Only what runs from the line with "U3: AND CD4081" to the end of the data should appear in the answer, exactly as written and without pictures.

◇ ◇ ◇ ◇

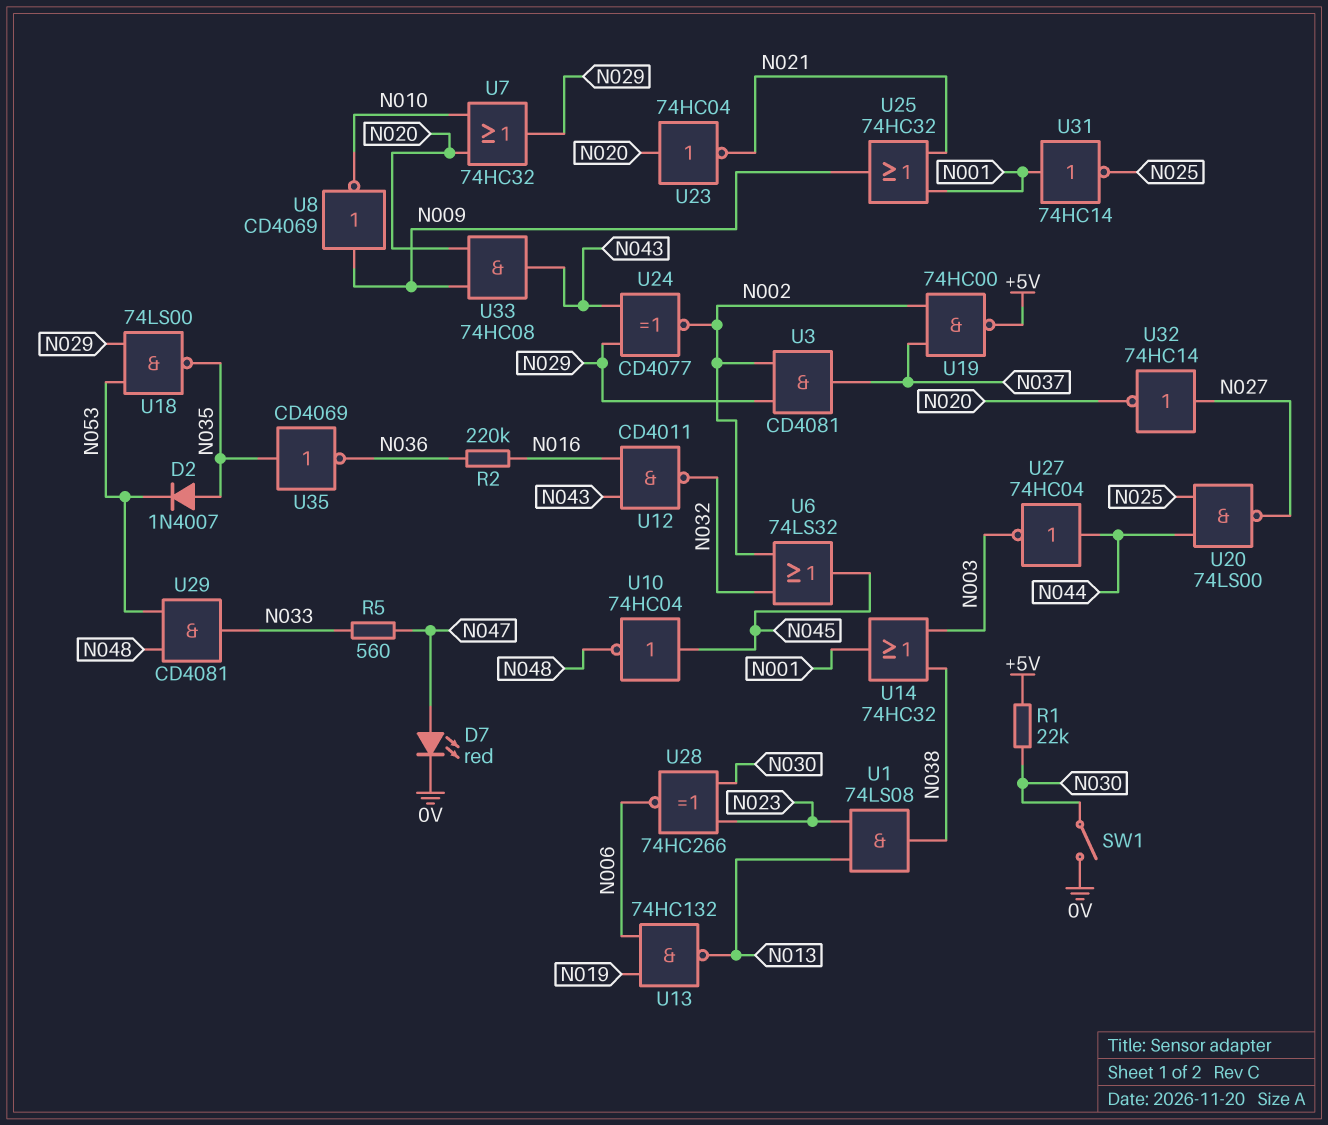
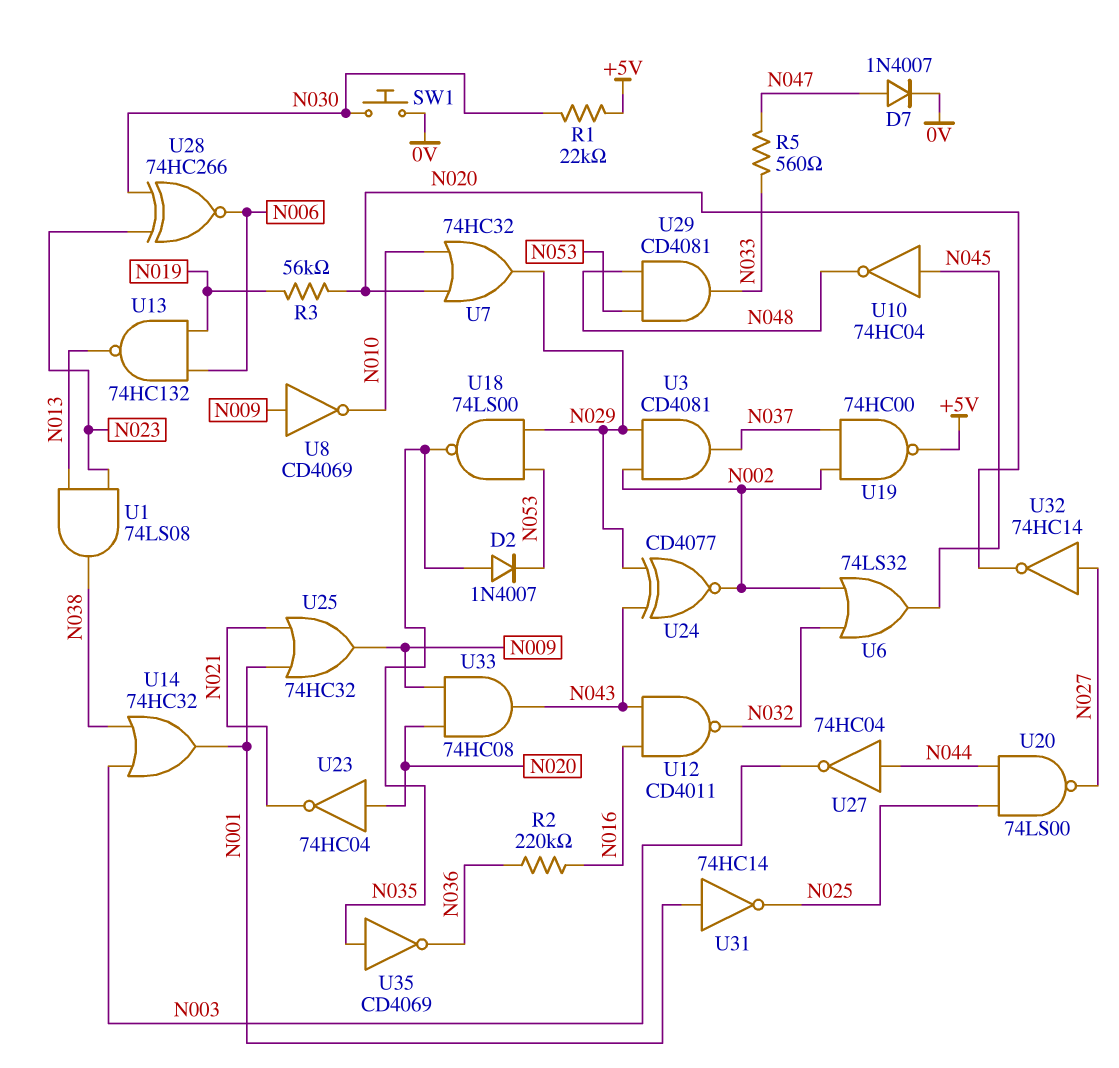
D7: LED red (A N047, K 0V) -> diode 1N4007 (A N047, K 0V)
R3: none -> 56k (N019, N020)
SW1: switch (0V, N030) -> button (0V, N030)

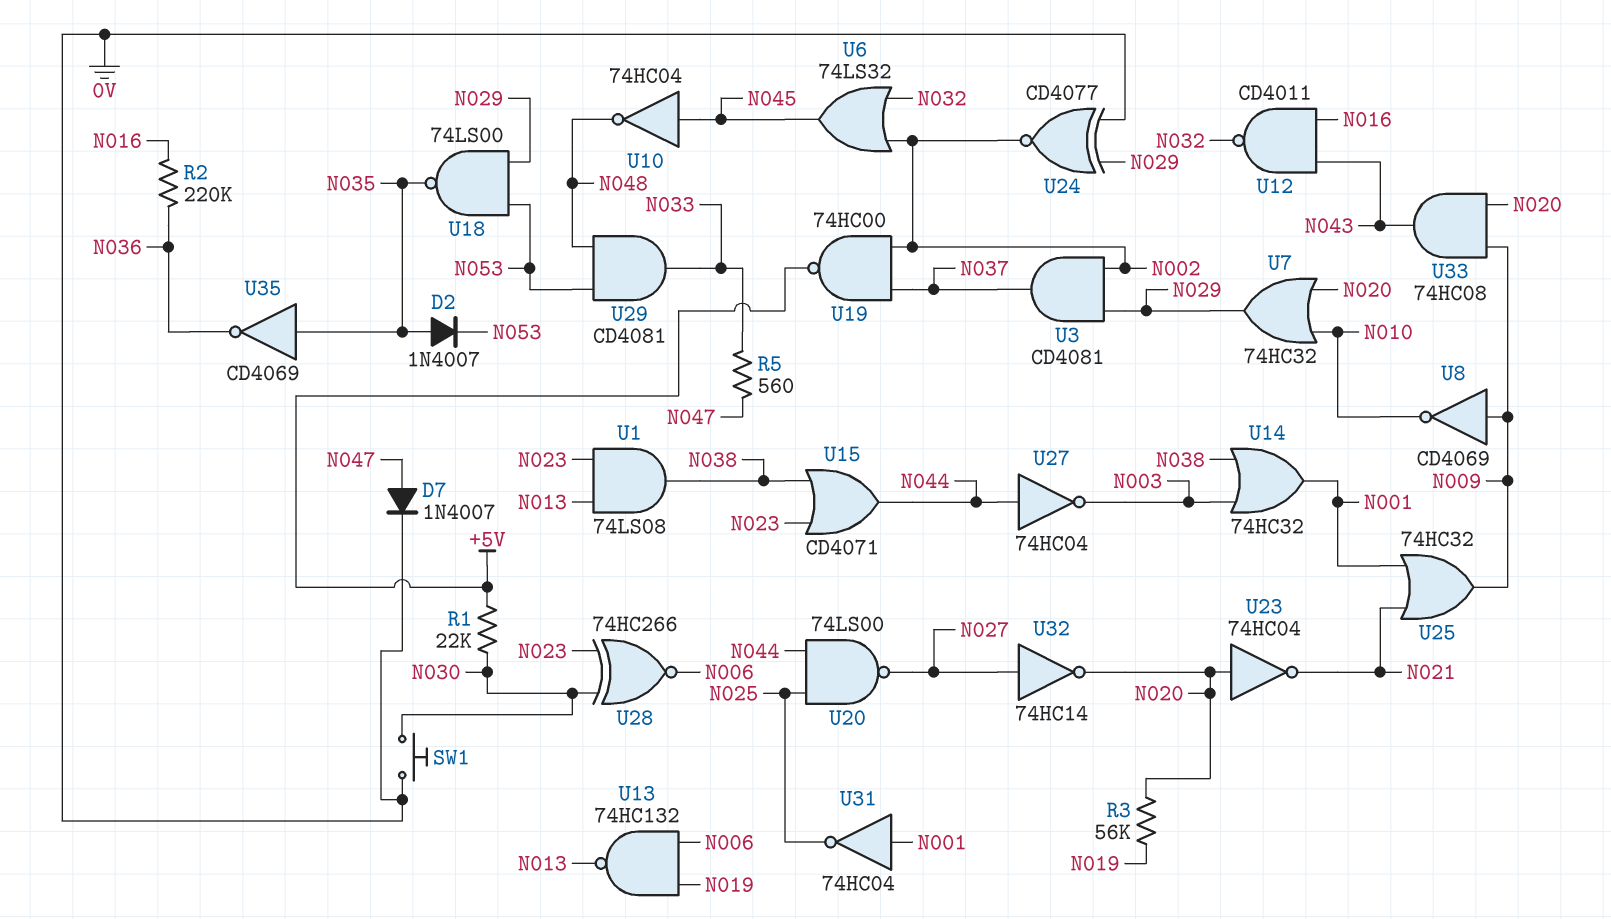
U15: none -> OR CD4071 (in N023, in N038, out N044)
U24: XNOR CD4077 (in N029, in N043, out N002) -> XNOR CD4077 (in 0V, in N029, out N002)
U31: NOT 74HC14 (in N001, out N025) -> NOT 74HC04 (in N001, out N025)

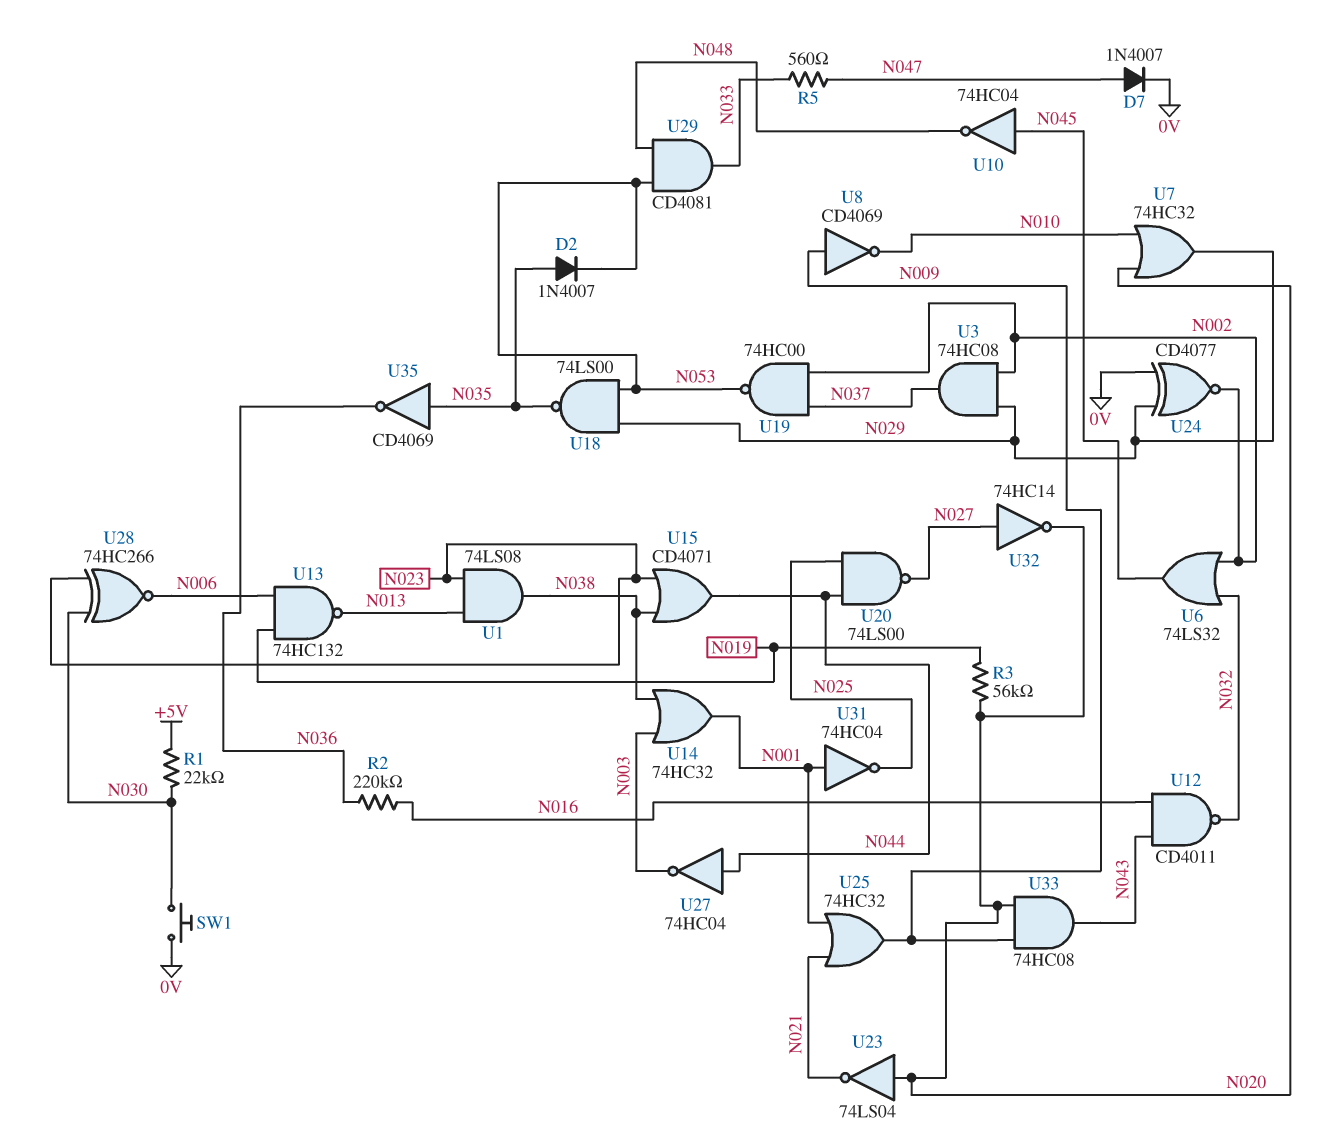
U3: AND CD4081 (in N002, in N029, out N037) -> AND 74HC08 (in N002, in N029, out N037)
U19: NAND 74HC00 (in N002, in N037, out +5V) -> NAND 74HC00 (in N002, in N037, out N053)
U23: NOT 74HC04 (in N020, out N021) -> NOT 74LS04 (in N020, out N021)

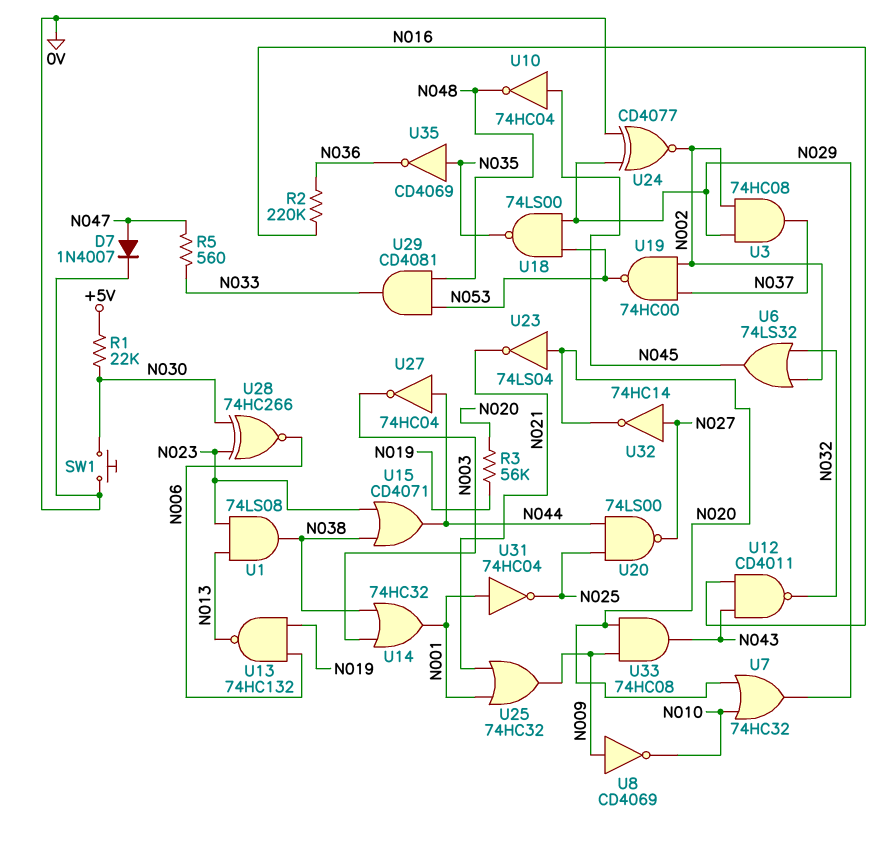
D2: diode 1N4007 (A N035, K N053) -> none

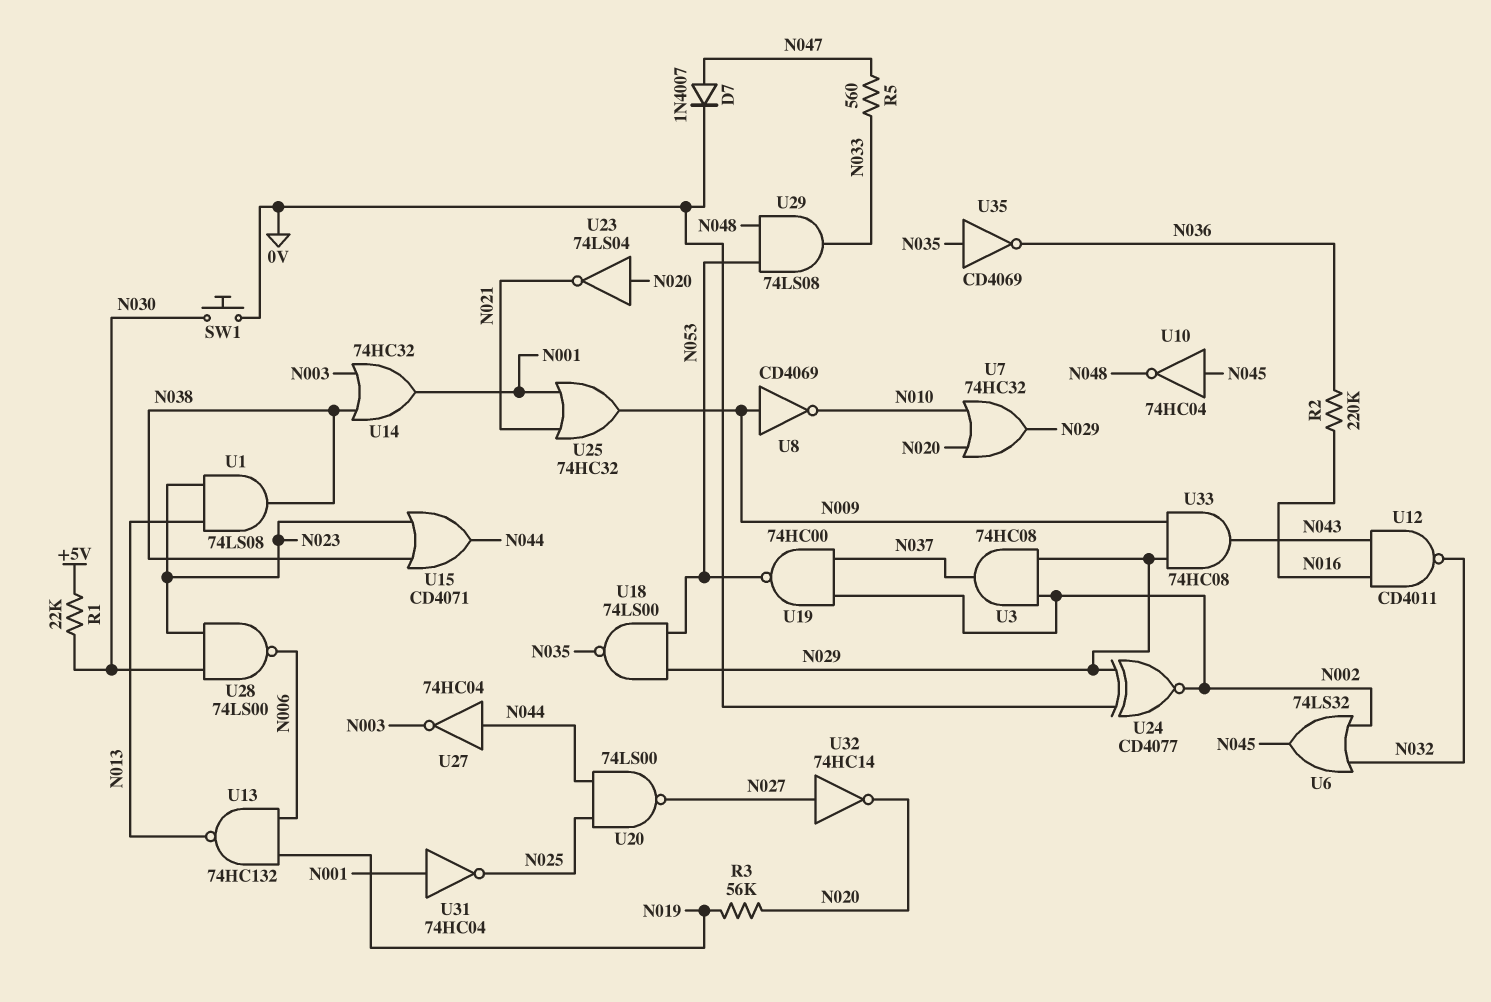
U28: XNOR 74HC266 (in N023, in N030, out N006) -> NAND 74LS00 (in N023, in N030, out N006)
U29: AND CD4081 (in N048, in N053, out N033) -> AND 74LS08 (in N048, in N053, out N033)
U33: AND 74HC08 (in N009, in N020, out N043) -> AND 74HC08 (in N009, in N029, out N043)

◇ ◇ ◇ ◇

WRITTEN RESPONSE -
U3: AND CD4081 (in N002, in N029, out N037) -> AND 74HC08 (in N002, in N029, out N037)
U19: NAND 74HC00 (in N002, in N037, out +5V) -> NAND 74HC00 (in N002, in N037, out N053)
U23: NOT 74HC04 (in N020, out N021) -> NOT 74LS04 (in N020, out N021)

D2: diode 1N4007 (A N035, K N053) -> none

U28: XNOR 74HC266 (in N023, in N030, out N006) -> NAND 74LS00 (in N023, in N030, out N006)
U29: AND CD4081 (in N048, in N053, out N033) -> AND 74LS08 (in N048, in N053, out N033)
U33: AND 74HC08 (in N009, in N020, out N043) -> AND 74HC08 (in N009, in N029, out N043)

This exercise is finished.